• _YOUR GOAL_
Say how many lines in the data below contain the word "TRIG", and give no other text.

START SUPPLIED MATERIAL

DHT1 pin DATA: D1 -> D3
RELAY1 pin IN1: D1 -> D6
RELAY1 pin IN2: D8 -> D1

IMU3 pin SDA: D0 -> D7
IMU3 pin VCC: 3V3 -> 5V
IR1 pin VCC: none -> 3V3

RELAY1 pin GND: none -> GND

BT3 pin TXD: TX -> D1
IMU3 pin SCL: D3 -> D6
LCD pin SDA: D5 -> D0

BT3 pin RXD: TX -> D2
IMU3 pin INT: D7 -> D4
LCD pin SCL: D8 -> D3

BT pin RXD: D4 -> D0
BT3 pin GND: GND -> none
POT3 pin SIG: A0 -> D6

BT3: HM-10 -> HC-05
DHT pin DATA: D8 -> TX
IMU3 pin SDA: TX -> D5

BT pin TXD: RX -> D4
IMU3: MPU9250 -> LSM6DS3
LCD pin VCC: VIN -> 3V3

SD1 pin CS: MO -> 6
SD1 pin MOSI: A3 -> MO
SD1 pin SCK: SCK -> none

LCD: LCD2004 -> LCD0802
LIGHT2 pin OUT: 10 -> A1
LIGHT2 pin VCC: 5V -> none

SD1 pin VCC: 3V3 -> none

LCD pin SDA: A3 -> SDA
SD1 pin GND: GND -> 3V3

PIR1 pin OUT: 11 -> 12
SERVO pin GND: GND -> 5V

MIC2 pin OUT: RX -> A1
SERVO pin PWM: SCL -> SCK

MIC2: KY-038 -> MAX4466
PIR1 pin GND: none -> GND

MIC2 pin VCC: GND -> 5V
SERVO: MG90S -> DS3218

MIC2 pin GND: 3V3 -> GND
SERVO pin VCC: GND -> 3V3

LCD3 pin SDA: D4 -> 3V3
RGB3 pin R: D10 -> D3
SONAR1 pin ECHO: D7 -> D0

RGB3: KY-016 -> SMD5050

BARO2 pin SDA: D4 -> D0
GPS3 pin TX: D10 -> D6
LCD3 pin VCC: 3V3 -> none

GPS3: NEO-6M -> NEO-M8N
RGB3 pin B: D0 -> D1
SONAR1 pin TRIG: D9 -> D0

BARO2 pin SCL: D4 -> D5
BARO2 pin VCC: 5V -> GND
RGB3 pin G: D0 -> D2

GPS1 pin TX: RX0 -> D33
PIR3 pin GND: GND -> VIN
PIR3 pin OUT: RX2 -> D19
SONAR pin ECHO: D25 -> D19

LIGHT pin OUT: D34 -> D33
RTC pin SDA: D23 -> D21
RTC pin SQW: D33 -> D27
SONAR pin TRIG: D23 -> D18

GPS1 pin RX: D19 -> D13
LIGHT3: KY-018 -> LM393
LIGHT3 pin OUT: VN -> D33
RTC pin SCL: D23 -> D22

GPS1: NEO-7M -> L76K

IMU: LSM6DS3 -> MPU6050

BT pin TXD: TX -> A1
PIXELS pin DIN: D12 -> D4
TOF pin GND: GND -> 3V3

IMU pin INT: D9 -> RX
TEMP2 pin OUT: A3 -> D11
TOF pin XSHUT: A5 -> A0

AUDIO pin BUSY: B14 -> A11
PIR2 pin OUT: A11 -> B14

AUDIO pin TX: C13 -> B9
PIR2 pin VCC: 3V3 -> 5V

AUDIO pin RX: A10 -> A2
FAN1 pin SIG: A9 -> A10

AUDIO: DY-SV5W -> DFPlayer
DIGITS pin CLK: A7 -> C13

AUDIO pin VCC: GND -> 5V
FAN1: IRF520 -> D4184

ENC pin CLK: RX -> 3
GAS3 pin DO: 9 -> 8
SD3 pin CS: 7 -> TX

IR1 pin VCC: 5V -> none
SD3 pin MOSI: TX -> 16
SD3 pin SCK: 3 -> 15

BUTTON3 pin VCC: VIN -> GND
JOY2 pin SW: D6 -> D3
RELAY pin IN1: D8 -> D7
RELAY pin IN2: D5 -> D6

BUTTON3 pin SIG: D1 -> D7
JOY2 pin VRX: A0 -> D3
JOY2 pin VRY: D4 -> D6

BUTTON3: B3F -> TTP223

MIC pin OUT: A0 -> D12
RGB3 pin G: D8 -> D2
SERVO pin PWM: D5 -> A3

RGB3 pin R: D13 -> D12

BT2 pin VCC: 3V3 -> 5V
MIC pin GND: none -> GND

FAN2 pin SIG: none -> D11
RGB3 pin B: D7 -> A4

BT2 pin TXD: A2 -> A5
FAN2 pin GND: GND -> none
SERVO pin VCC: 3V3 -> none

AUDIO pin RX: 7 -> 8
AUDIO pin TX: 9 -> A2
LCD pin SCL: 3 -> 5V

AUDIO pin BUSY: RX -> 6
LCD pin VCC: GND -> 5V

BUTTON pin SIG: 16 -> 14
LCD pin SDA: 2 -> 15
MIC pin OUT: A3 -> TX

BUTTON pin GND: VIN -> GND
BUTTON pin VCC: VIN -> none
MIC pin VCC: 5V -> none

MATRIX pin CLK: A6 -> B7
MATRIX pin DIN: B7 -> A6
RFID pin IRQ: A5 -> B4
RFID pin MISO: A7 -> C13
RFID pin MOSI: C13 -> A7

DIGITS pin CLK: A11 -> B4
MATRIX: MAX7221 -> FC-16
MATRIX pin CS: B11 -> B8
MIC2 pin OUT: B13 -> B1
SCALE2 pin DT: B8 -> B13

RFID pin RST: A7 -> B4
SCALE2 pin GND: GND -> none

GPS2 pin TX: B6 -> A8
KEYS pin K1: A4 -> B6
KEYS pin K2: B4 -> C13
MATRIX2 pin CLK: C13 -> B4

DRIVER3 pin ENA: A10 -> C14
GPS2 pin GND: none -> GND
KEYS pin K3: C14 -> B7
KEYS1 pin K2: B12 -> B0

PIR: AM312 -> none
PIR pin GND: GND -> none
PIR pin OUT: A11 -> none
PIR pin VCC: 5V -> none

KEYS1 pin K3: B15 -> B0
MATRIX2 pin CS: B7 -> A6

END SUPPLIED MATERIAL

• _RESPONSE AREA_
2